Exercise objective: When you spot the word "left" in a line of the data below, copy that line.

Data excerpt:
"""

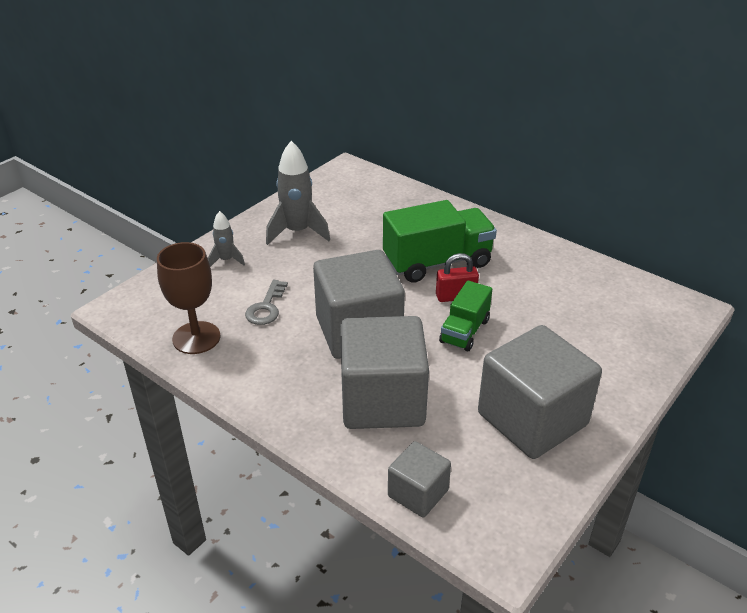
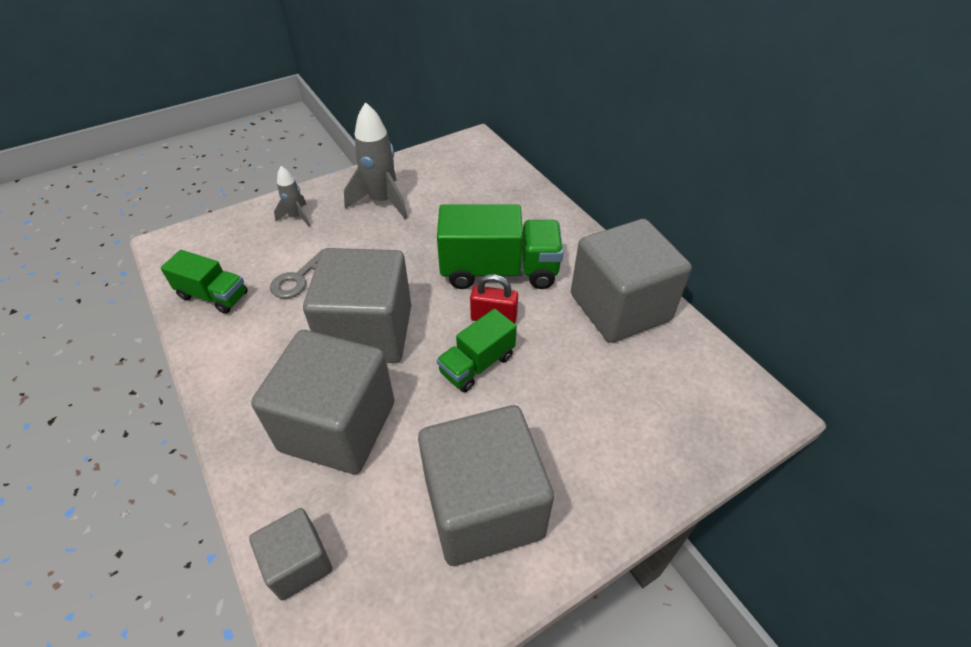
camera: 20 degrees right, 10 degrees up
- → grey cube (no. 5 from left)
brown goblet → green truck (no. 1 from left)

"""

Solution to the exercise:
- → grey cube (no. 5 from left)
brown goblet → green truck (no. 1 from left)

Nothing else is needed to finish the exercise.